A faithful transcription is wanted of the lines from the top of the material through the line that holds "red circle: (45, 280) -> (20, 429), moved", both ends included, leaving out the pictures.

-------- Dataset excerpts --------

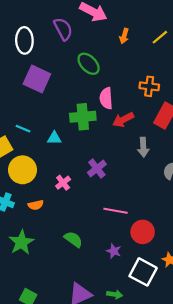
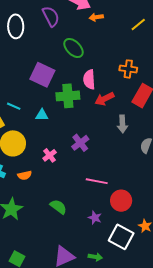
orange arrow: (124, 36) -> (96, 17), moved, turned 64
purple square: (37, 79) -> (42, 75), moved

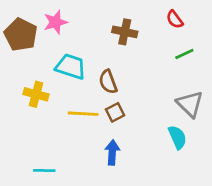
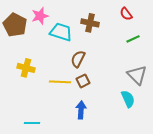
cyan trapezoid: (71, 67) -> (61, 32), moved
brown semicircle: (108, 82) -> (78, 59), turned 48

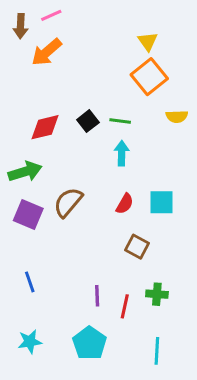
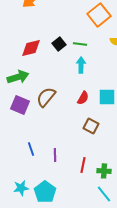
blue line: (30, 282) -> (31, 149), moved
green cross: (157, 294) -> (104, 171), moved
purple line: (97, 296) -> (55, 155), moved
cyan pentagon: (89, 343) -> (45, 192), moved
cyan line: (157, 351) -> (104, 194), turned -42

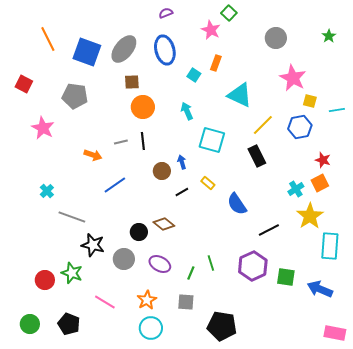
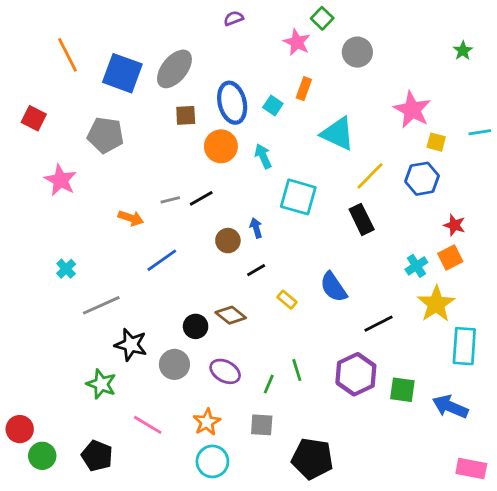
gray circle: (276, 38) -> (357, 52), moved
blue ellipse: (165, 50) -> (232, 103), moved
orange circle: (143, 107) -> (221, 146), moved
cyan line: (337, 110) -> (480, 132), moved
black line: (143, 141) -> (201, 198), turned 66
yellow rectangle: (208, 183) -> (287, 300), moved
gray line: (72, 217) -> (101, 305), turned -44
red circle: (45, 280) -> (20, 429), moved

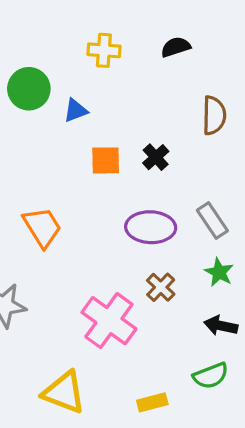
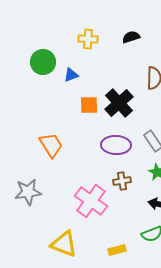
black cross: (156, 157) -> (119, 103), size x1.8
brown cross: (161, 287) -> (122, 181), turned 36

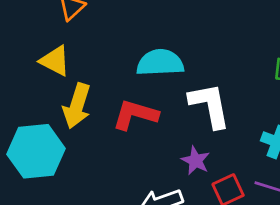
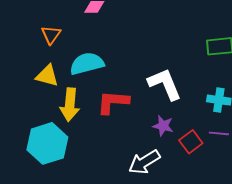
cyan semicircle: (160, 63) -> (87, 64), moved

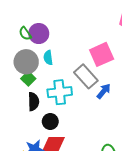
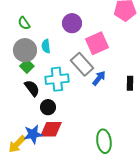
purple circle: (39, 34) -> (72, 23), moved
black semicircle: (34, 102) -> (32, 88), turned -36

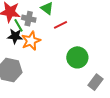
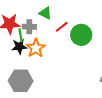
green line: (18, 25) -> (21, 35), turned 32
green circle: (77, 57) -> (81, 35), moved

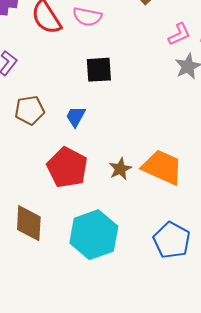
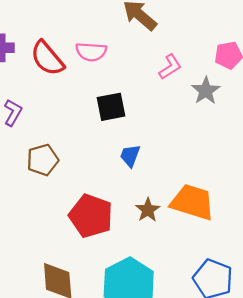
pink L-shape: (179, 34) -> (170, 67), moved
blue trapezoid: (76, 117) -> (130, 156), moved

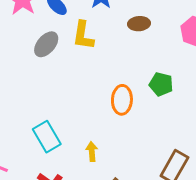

--------

# Exercise response
orange arrow: (124, 36) -> (96, 17), moved, turned 64
purple square: (37, 79) -> (42, 75), moved

cyan trapezoid: (71, 67) -> (61, 32), moved
brown semicircle: (108, 82) -> (78, 59), turned 48

blue line: (30, 282) -> (31, 149), moved
green cross: (157, 294) -> (104, 171), moved
purple line: (97, 296) -> (55, 155), moved
cyan pentagon: (89, 343) -> (45, 192), moved
cyan line: (157, 351) -> (104, 194), turned -42

gray circle: (276, 38) -> (357, 52), moved
blue ellipse: (165, 50) -> (232, 103), moved
orange circle: (143, 107) -> (221, 146), moved
cyan line: (337, 110) -> (480, 132), moved
black line: (143, 141) -> (201, 198), turned 66
yellow rectangle: (208, 183) -> (287, 300), moved
gray line: (72, 217) -> (101, 305), turned -44
red circle: (45, 280) -> (20, 429), moved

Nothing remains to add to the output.